::: Input material :::

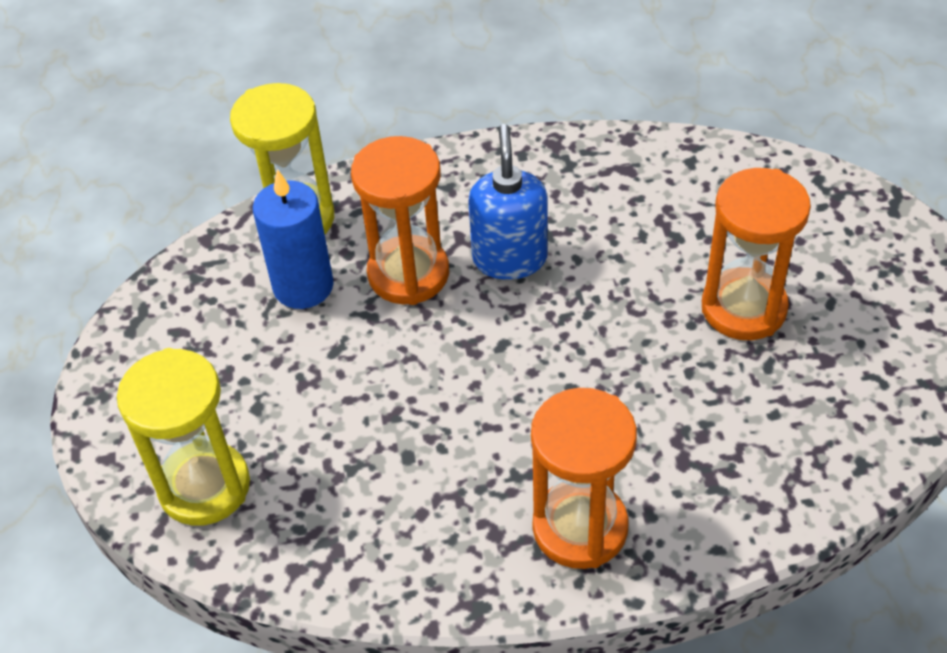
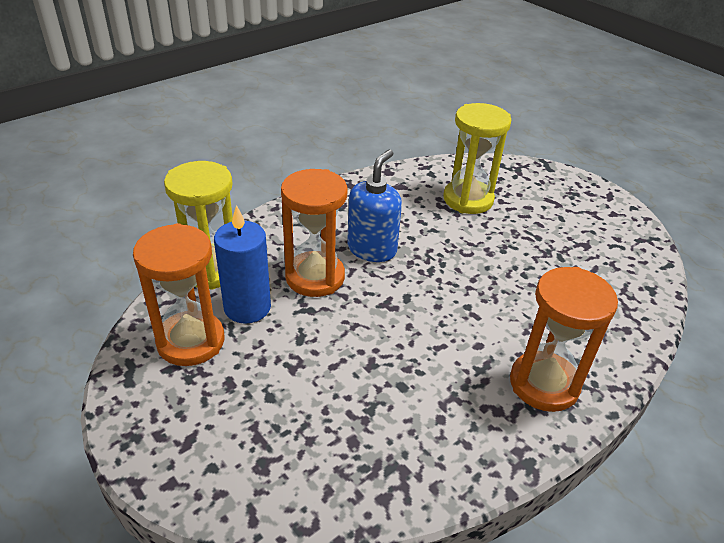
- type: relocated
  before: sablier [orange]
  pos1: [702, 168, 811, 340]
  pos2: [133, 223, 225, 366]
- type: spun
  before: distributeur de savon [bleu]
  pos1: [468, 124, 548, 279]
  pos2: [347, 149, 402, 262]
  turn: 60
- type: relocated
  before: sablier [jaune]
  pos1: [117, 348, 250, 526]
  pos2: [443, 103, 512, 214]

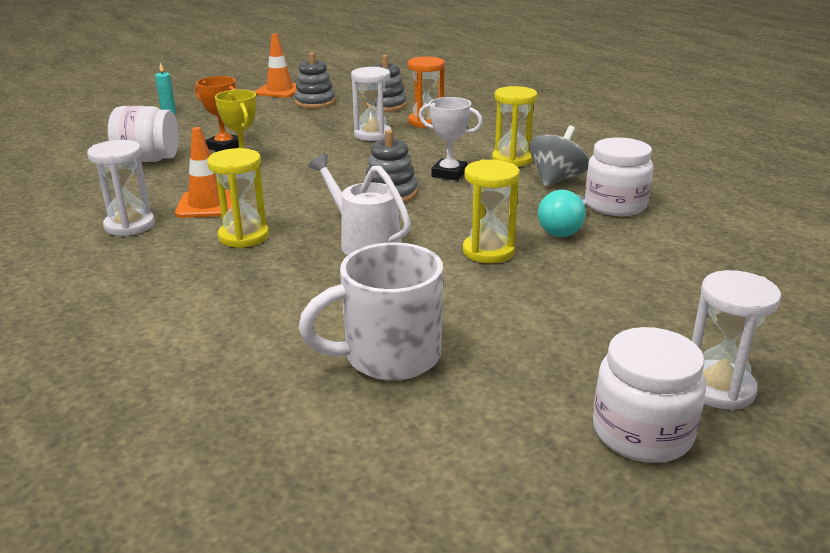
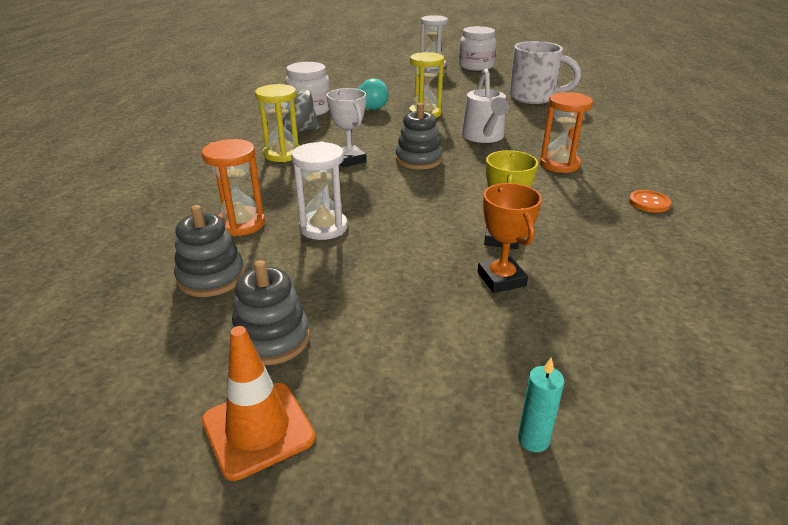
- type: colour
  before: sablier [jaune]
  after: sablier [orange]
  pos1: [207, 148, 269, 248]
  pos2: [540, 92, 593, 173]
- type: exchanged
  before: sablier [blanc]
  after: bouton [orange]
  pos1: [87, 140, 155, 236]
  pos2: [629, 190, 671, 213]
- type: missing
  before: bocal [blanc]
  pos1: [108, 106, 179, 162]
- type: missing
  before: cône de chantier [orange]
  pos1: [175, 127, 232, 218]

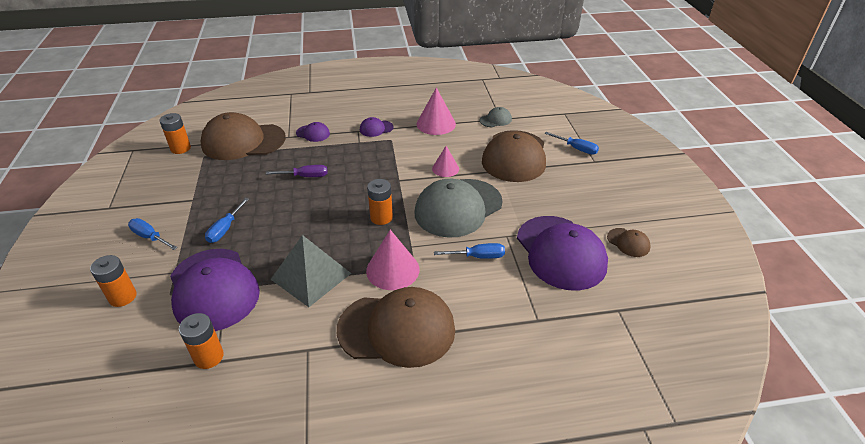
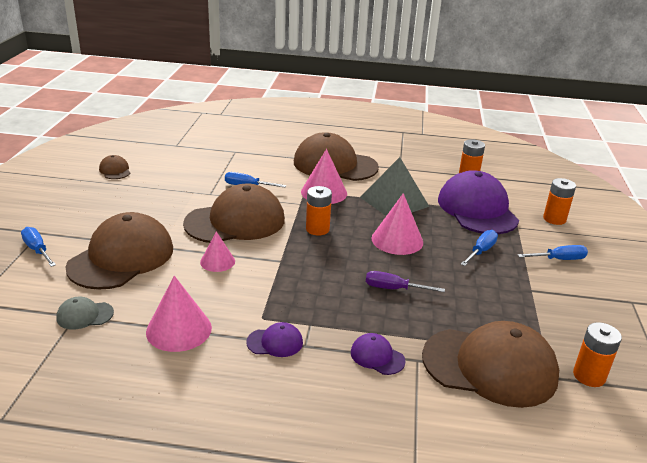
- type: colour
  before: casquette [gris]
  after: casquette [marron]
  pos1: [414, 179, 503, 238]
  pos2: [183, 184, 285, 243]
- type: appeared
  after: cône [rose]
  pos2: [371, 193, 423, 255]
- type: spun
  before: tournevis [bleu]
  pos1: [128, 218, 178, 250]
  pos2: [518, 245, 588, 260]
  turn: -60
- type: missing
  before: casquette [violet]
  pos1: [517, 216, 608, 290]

:::

Aim of the exercise: Retype all entries above verbatim; no pictures belong in the copy.

Written solution:
- type: relocated
  before: sablier [orange]
  pos1: [702, 168, 811, 340]
  pos2: [133, 223, 225, 366]
- type: spun
  before: distributeur de savon [bleu]
  pos1: [468, 124, 548, 279]
  pos2: [347, 149, 402, 262]
  turn: 60
- type: relocated
  before: sablier [jaune]
  pos1: [117, 348, 250, 526]
  pos2: [443, 103, 512, 214]

- type: colour
  before: sablier [jaune]
  after: sablier [orange]
  pos1: [207, 148, 269, 248]
  pos2: [540, 92, 593, 173]
- type: exchanged
  before: sablier [blanc]
  after: bouton [orange]
  pos1: [87, 140, 155, 236]
  pos2: [629, 190, 671, 213]
- type: missing
  before: bocal [blanc]
  pos1: [108, 106, 179, 162]
- type: missing
  before: cône de chantier [orange]
  pos1: [175, 127, 232, 218]

- type: colour
  before: casquette [gris]
  after: casquette [marron]
  pos1: [414, 179, 503, 238]
  pos2: [183, 184, 285, 243]
- type: appeared
  after: cône [rose]
  pos2: [371, 193, 423, 255]
- type: spun
  before: tournevis [bleu]
  pos1: [128, 218, 178, 250]
  pos2: [518, 245, 588, 260]
  turn: -60
- type: missing
  before: casquette [violet]
  pos1: [517, 216, 608, 290]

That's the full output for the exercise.